## Task brief
The answer must be every line of the data that holds the word "schottky".

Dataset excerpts
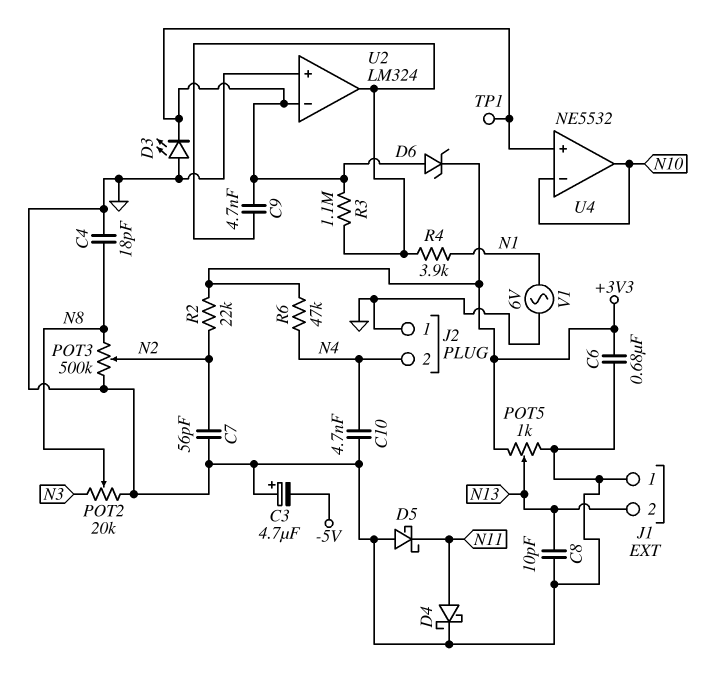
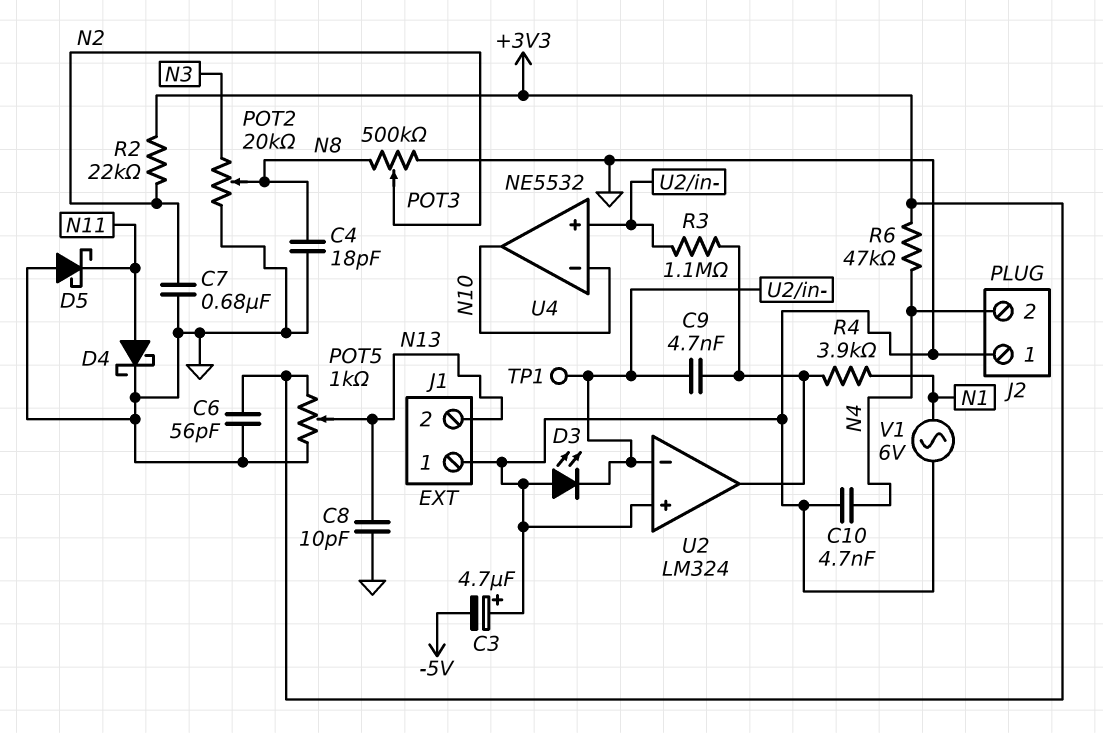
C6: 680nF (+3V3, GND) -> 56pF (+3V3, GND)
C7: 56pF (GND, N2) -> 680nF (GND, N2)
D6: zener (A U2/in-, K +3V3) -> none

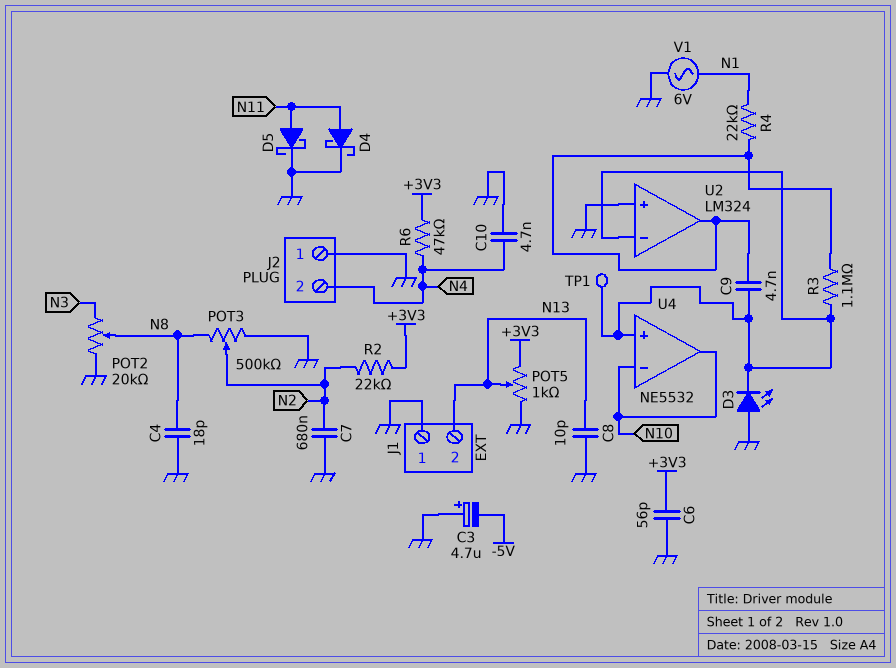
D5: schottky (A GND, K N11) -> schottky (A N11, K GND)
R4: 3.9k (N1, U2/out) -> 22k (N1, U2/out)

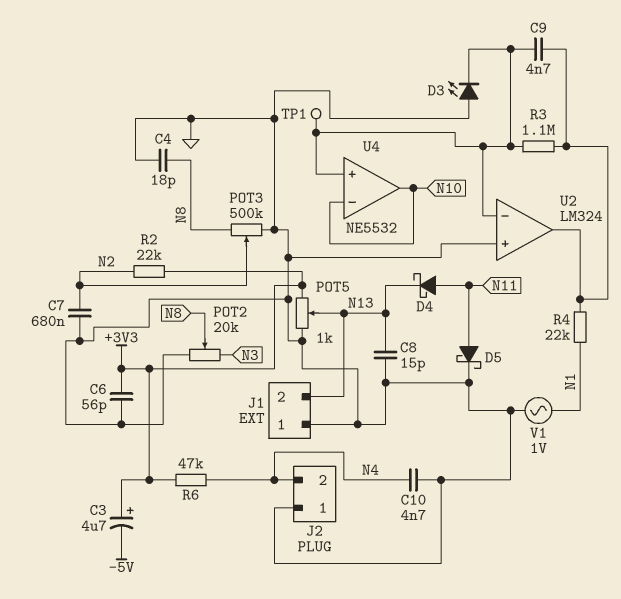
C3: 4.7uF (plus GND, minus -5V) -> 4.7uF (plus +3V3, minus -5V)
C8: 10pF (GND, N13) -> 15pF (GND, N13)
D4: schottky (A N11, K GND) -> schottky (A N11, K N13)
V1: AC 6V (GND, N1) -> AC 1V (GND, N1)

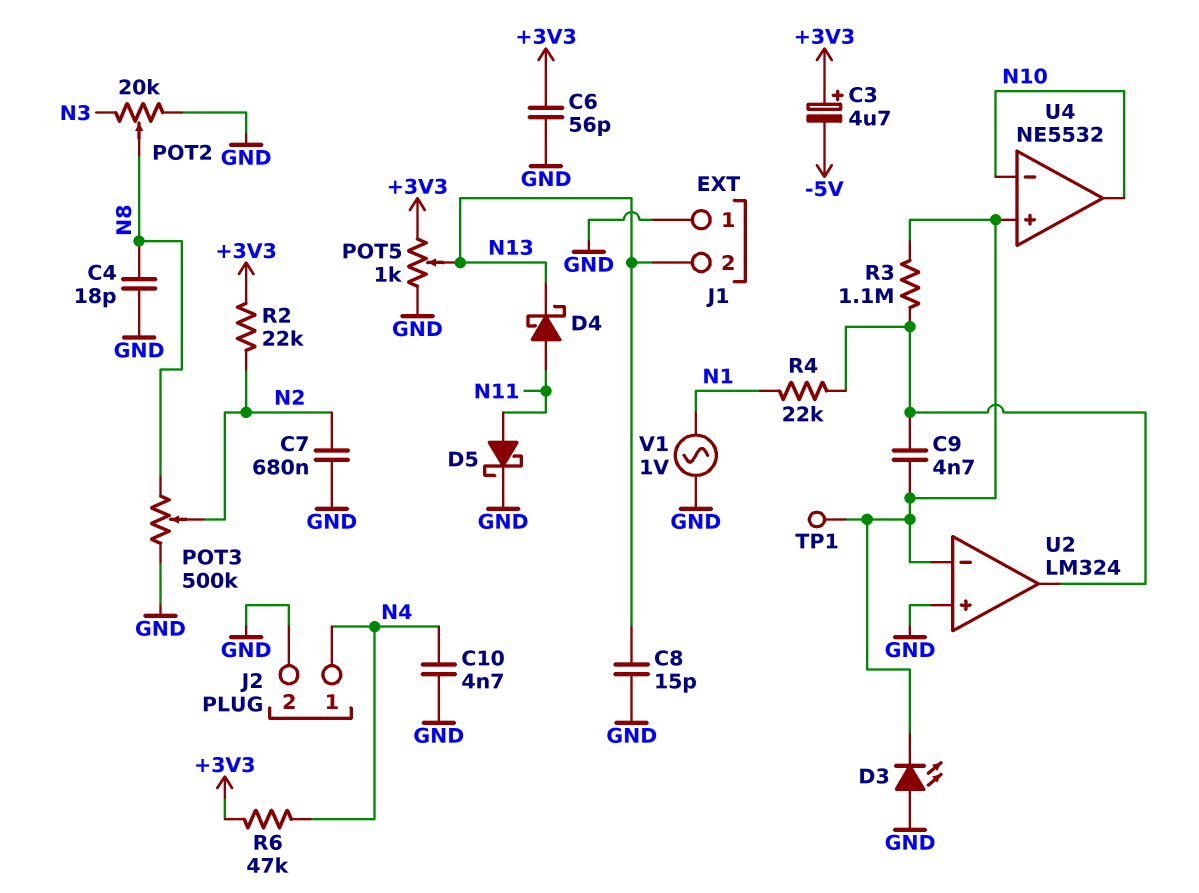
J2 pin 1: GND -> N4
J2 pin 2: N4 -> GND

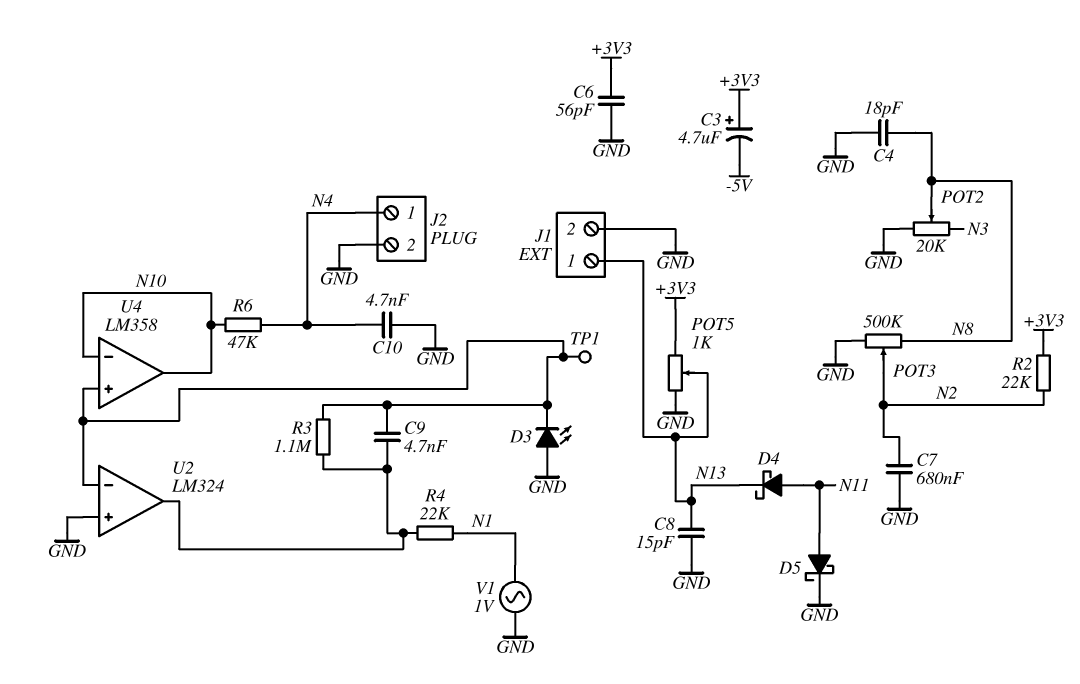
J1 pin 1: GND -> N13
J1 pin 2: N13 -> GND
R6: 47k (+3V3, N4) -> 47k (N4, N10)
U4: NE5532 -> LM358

## Result
D5: schottky (A GND, K N11) -> schottky (A N11, K GND)
D4: schottky (A N11, K GND) -> schottky (A N11, K N13)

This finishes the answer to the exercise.